Localiza cada línea que contenga la cadena "kern" y cópiala íntegra.

> _Entradas proporcionadas_:
=-=-=

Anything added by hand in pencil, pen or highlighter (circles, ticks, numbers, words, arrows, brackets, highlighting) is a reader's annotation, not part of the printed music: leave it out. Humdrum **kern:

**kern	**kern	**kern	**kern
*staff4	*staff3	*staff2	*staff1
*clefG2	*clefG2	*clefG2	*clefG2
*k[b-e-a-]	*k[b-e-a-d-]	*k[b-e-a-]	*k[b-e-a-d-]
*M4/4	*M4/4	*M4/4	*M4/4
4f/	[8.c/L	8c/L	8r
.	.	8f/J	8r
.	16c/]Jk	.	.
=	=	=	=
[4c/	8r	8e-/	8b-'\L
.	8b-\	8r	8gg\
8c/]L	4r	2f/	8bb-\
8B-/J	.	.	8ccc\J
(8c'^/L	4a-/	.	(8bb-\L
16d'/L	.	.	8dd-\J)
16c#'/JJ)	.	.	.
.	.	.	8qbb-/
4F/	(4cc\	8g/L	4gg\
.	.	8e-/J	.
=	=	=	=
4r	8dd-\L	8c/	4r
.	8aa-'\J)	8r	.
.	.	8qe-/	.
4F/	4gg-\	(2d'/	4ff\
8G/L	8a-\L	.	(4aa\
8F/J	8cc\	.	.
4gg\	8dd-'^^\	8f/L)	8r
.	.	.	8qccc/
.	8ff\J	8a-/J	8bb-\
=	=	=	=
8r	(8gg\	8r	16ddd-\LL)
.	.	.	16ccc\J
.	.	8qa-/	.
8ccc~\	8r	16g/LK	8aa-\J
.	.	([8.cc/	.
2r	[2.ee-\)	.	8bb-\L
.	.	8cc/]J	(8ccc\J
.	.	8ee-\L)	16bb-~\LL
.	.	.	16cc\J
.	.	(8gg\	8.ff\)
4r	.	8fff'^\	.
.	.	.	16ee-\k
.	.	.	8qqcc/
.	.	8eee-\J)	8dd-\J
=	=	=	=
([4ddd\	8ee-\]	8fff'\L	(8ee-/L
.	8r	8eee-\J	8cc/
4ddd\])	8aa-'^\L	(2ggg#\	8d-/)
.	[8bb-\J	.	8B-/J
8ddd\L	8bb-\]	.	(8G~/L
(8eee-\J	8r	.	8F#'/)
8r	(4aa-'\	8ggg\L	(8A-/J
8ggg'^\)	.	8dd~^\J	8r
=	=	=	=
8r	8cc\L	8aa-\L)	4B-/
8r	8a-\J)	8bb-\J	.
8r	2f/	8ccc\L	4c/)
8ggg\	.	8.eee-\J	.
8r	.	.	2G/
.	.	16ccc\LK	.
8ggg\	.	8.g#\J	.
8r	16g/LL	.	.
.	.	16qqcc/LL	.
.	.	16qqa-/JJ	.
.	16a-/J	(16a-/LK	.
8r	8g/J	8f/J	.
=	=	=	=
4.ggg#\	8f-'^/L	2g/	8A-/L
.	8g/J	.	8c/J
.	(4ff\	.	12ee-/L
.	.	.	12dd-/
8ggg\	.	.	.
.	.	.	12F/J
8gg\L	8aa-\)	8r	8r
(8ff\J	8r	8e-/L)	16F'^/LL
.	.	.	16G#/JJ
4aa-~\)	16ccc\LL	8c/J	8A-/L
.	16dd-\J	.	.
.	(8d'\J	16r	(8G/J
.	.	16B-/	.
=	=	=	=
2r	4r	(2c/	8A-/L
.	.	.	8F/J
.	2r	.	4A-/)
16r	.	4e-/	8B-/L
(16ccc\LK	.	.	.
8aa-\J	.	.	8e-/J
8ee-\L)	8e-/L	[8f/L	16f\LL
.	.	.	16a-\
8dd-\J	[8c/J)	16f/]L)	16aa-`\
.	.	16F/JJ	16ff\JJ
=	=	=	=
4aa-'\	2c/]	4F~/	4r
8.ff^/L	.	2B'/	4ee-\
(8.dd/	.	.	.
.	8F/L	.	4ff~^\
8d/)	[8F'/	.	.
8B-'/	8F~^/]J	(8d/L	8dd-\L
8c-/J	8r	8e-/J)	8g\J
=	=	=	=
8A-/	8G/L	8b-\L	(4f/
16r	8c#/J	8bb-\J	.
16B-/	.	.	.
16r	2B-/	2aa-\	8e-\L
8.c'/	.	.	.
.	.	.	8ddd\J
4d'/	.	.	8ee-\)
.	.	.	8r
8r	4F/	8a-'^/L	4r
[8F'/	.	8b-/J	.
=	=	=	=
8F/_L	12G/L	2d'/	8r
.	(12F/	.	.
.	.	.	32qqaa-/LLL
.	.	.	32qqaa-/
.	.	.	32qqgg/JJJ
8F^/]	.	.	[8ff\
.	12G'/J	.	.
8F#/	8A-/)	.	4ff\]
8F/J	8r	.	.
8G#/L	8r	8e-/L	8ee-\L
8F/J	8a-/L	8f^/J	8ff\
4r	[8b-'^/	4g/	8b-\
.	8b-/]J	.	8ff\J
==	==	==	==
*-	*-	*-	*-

=-=-=

> _Respuesta_:
Anything added by hand in pencil, pen or highlighter (circles, ticks, numbers, words, arrows, brackets, highlighting) is a reader's annotation, not part of the printed music: leave it out. Humdrum **kern:
**kern	**kern	**kern	**kern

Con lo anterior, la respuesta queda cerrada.